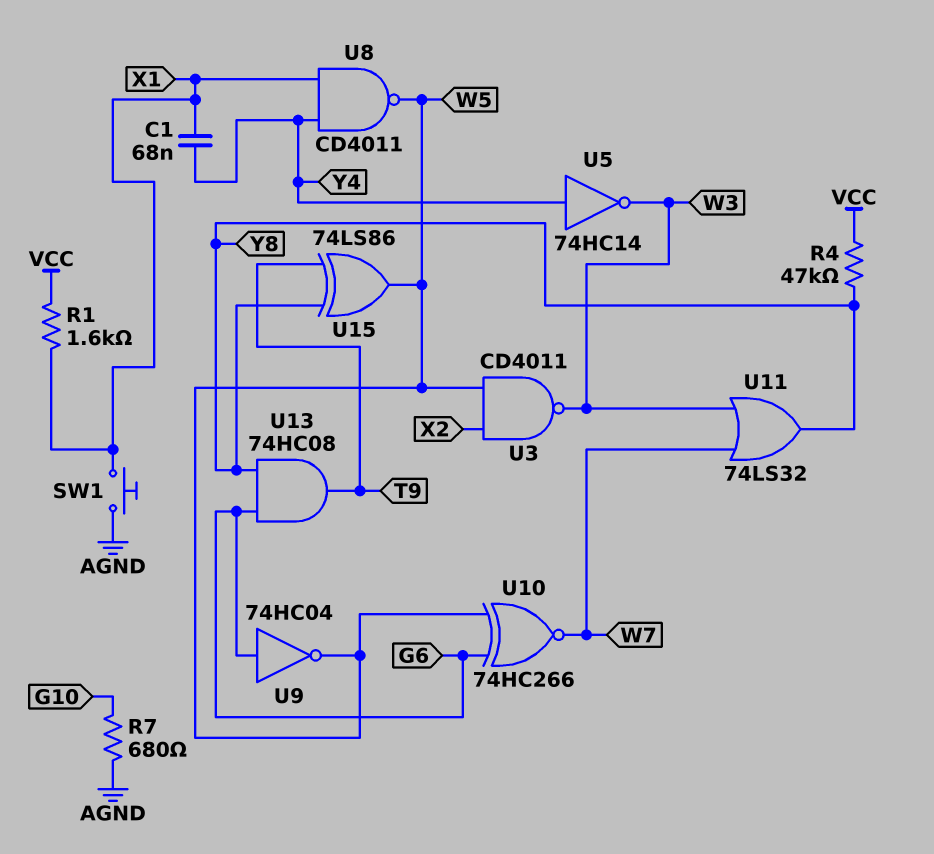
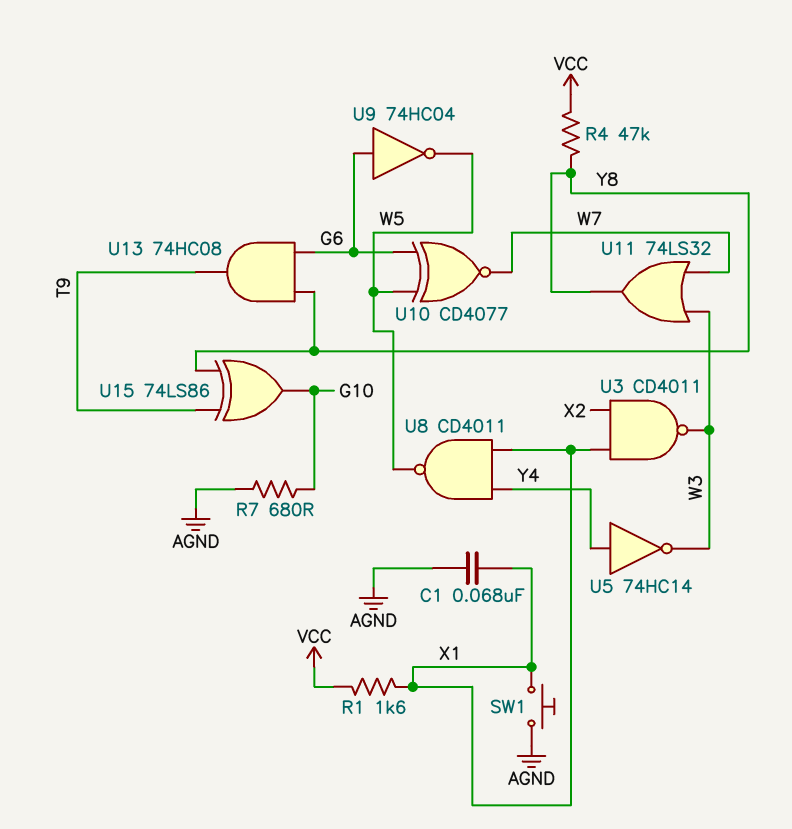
C1: 68nF (X1, Y4) -> 68nF (AGND, X1)
U3: NAND CD4011 (in W5, in X2, out W3) -> NAND CD4011 (in X1, in X2, out W3)
U10: XNOR 74HC266 (in G6, in W5, out W7) -> XNOR CD4077 (in G6, in W5, out W7)
U15: XOR 74LS86 (in T9, in Y8, out W5) -> XOR 74LS86 (in T9, in Y8, out G10)

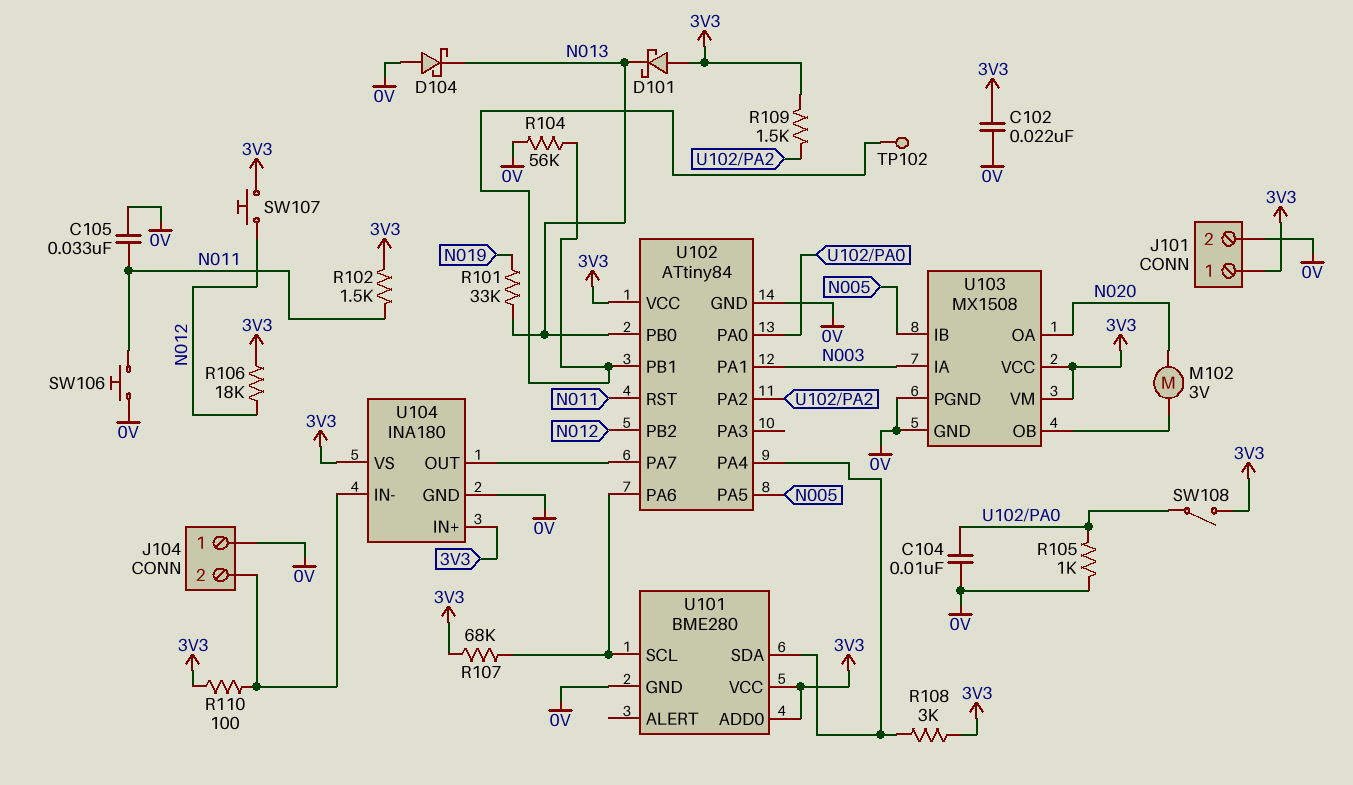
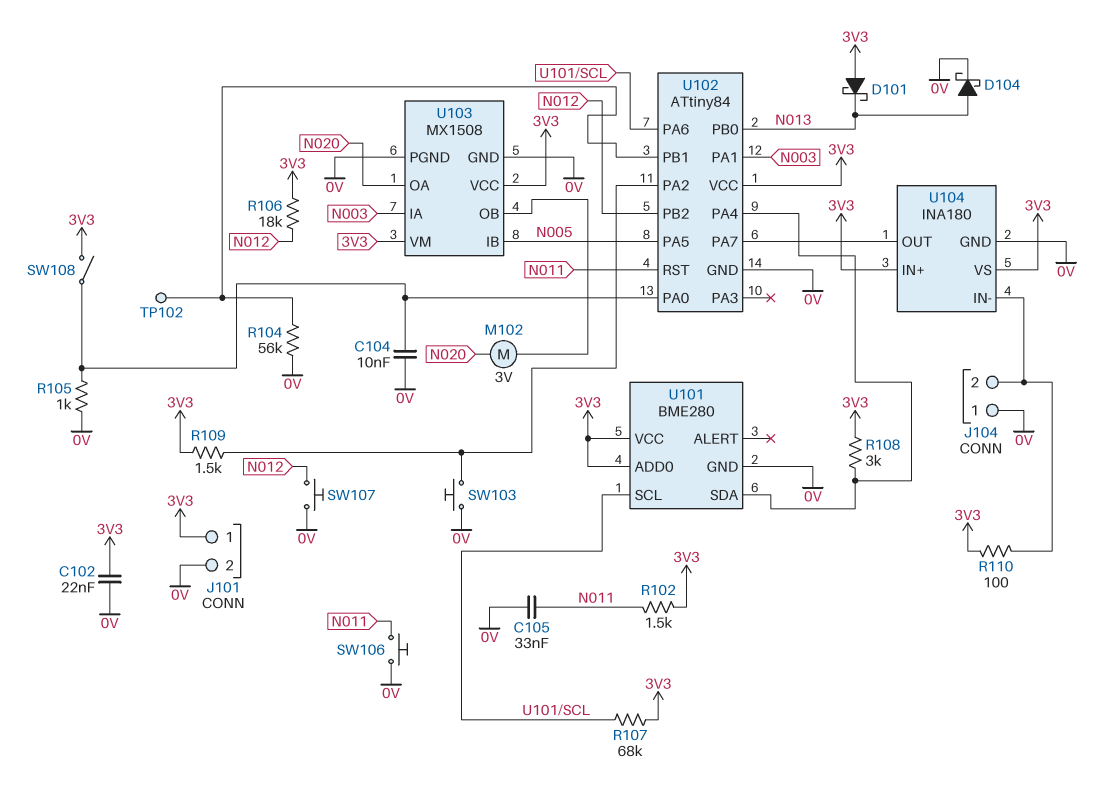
D104: schottky (A 0V, K N013) -> schottky (A N013, K 0V)
R101: 33k (N013, N019) -> none
SW103: none -> button (0V, U102/PA2)
SW107: button (3V3, N012) -> button (0V, N012)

Problem to solve: Pictures are to be left out, while the records are copied word for word.

Result for this exercise:
C1: 68nF (X1, Y4) -> 68nF (AGND, X1)
U3: NAND CD4011 (in W5, in X2, out W3) -> NAND CD4011 (in X1, in X2, out W3)
U10: XNOR 74HC266 (in G6, in W5, out W7) -> XNOR CD4077 (in G6, in W5, out W7)
U15: XOR 74LS86 (in T9, in Y8, out W5) -> XOR 74LS86 (in T9, in Y8, out G10)

D104: schottky (A 0V, K N013) -> schottky (A N013, K 0V)
R101: 33k (N013, N019) -> none
SW103: none -> button (0V, U102/PA2)
SW107: button (3V3, N012) -> button (0V, N012)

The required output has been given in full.